_Problem_:
Write out, exactly and in full, the line where "TOF1 pin GND: 3V3 -> GND" appears together with all lines that follow it in the entries below. Do not include pictures.

[Records from a data collection]
○ ○ ○ ○ ○ ○ ○

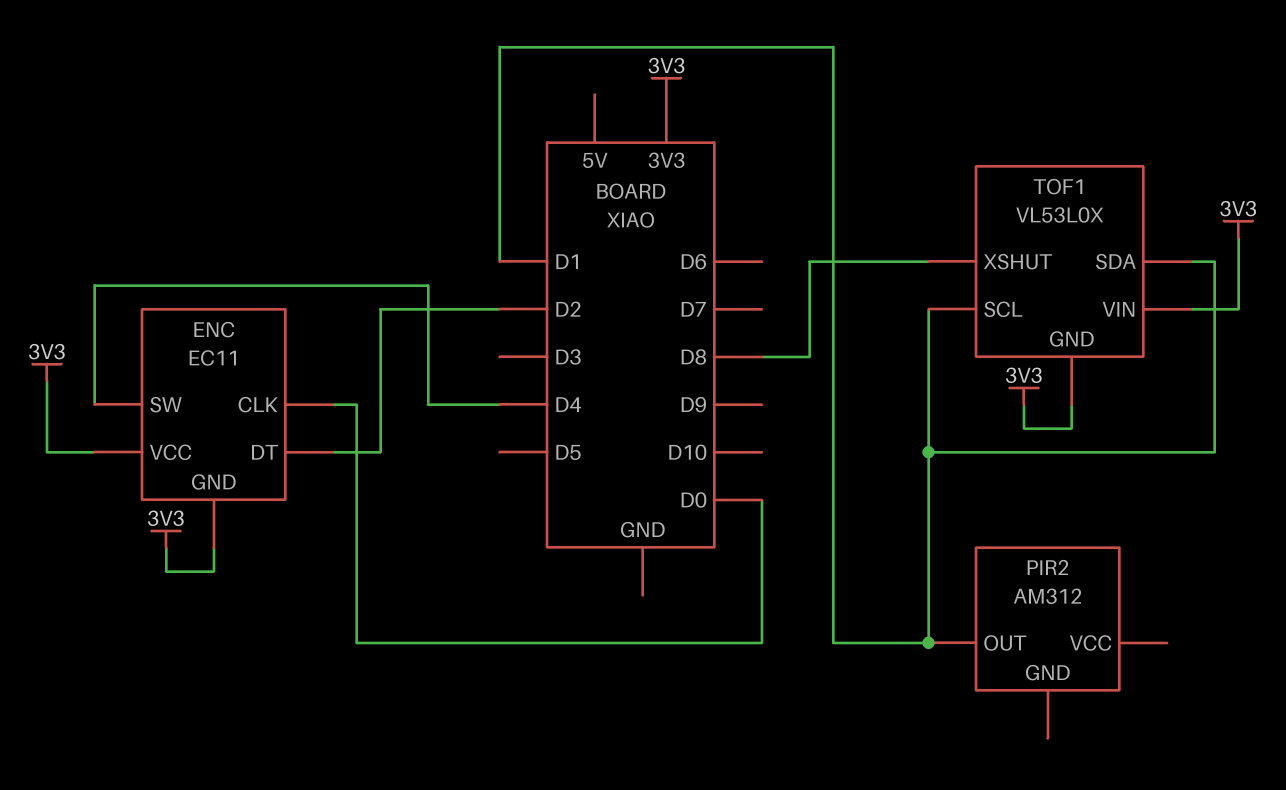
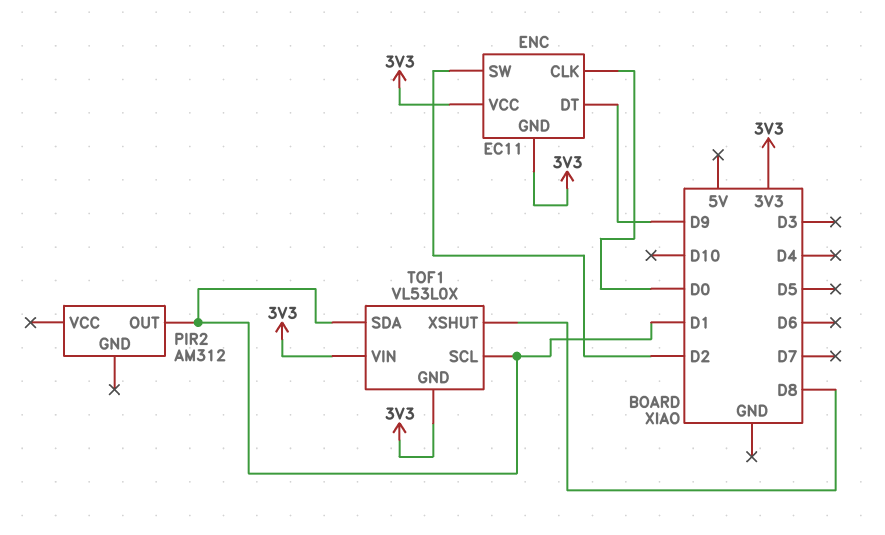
ENC pin DT: D2 -> D9
ENC pin SW: D4 -> D2

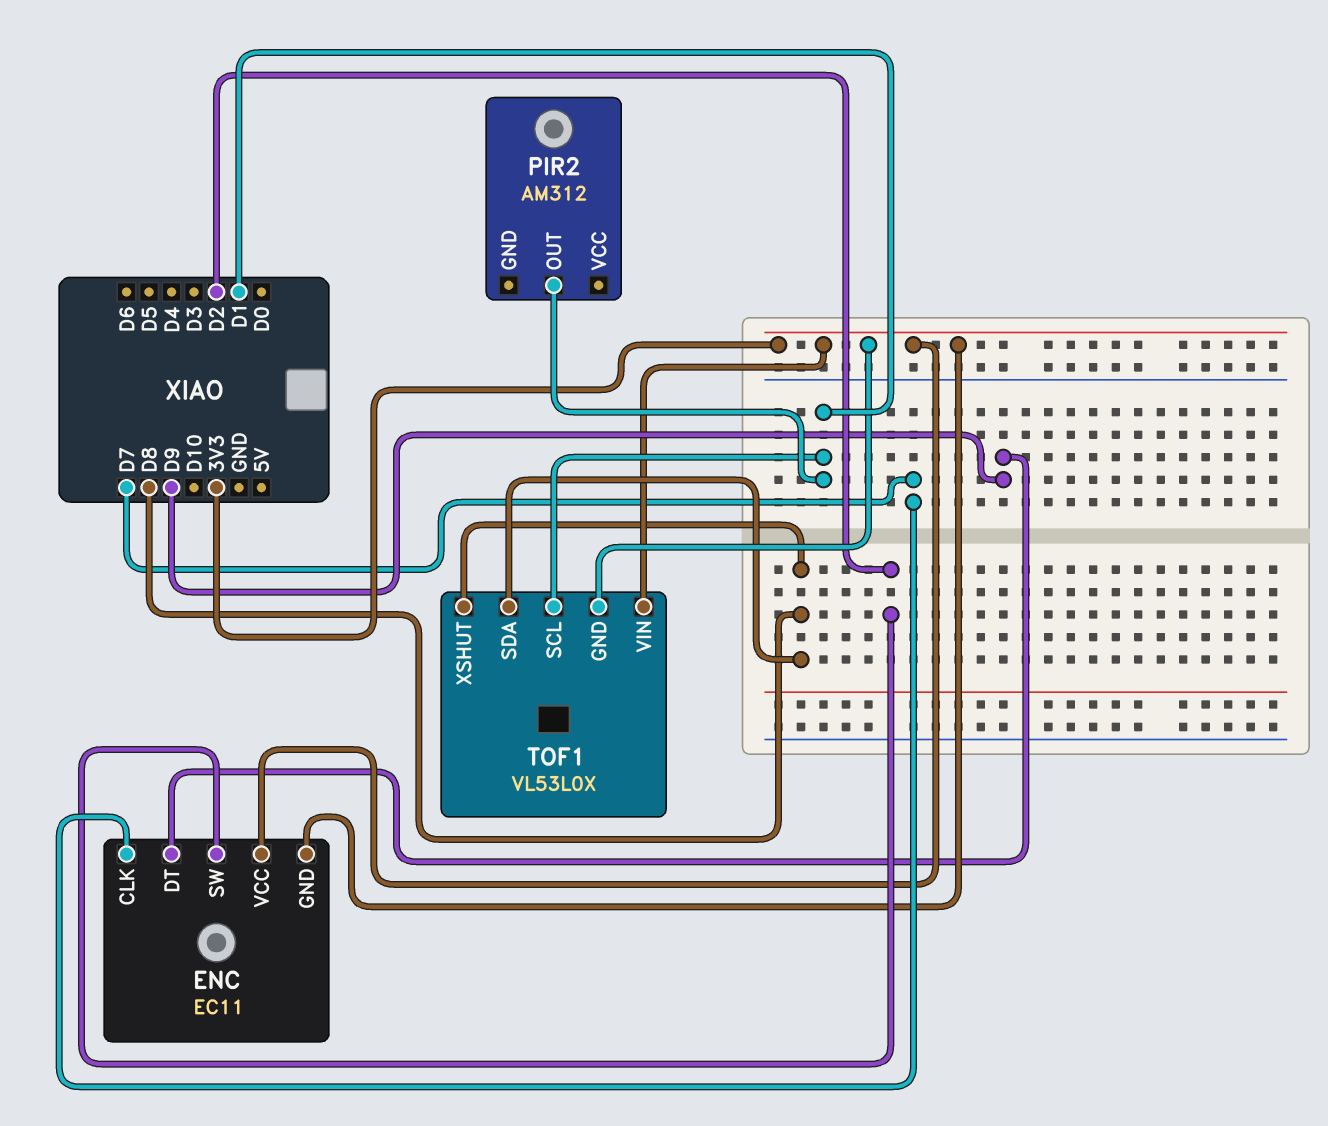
ENC pin CLK: D0 -> D7
TOF1 pin SDA: D1 -> D8

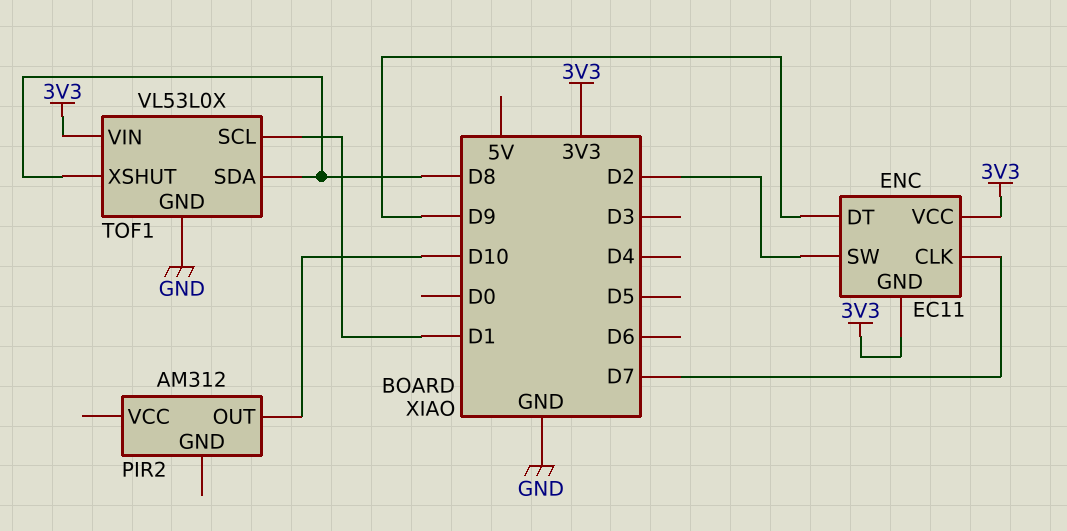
PIR2 pin OUT: D1 -> D10
TOF1 pin GND: 3V3 -> GND

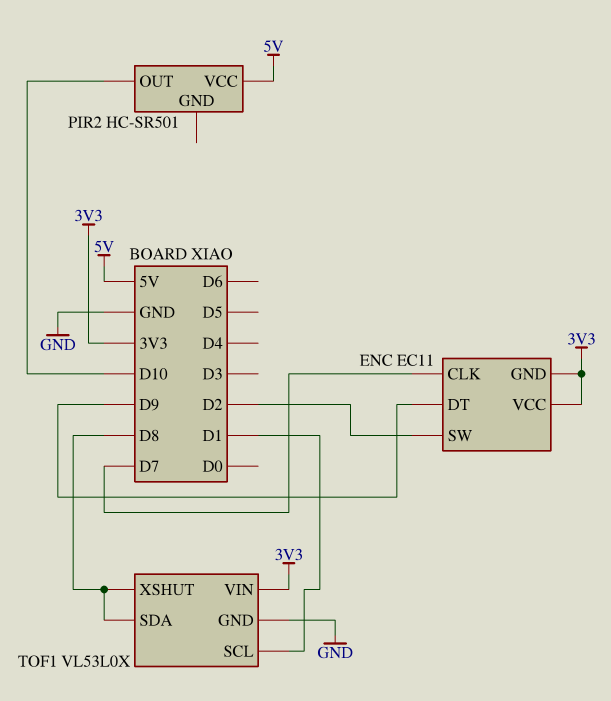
PIR2: AM312 -> HC-SR501
PIR2 pin VCC: none -> 5V

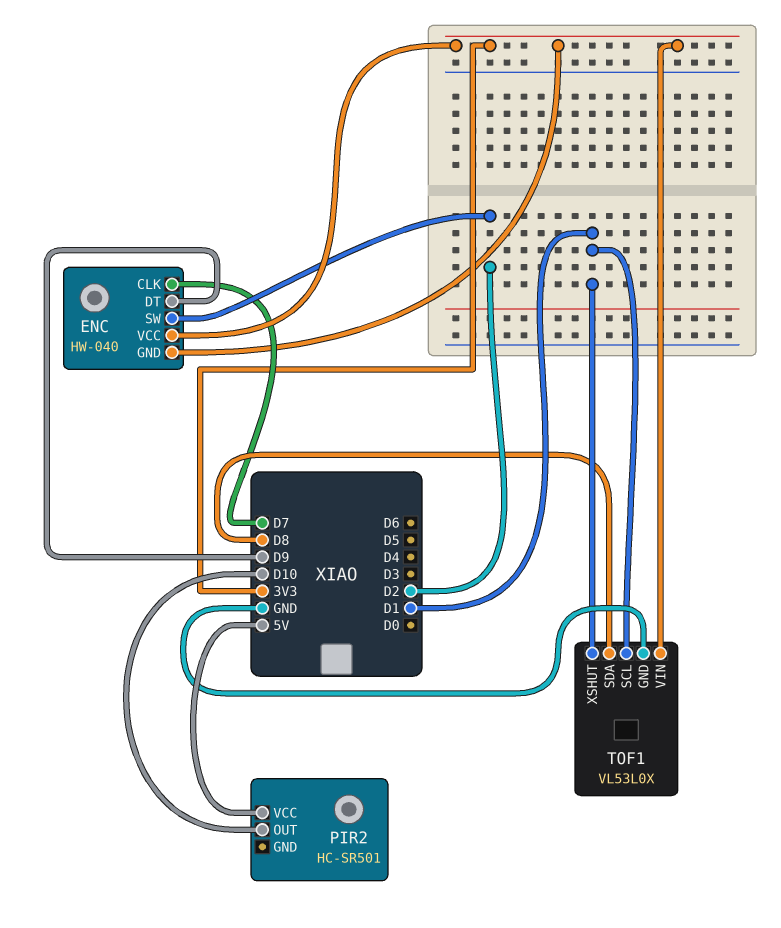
ENC: EC11 -> HW-040
TOF1 pin XSHUT: D8 -> D1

○ ○ ○ ○ ○ ○ ○

_Exercise solution_:
TOF1 pin GND: 3V3 -> GND

PIR2: AM312 -> HC-SR501
PIR2 pin VCC: none -> 5V

ENC: EC11 -> HW-040
TOF1 pin XSHUT: D8 -> D1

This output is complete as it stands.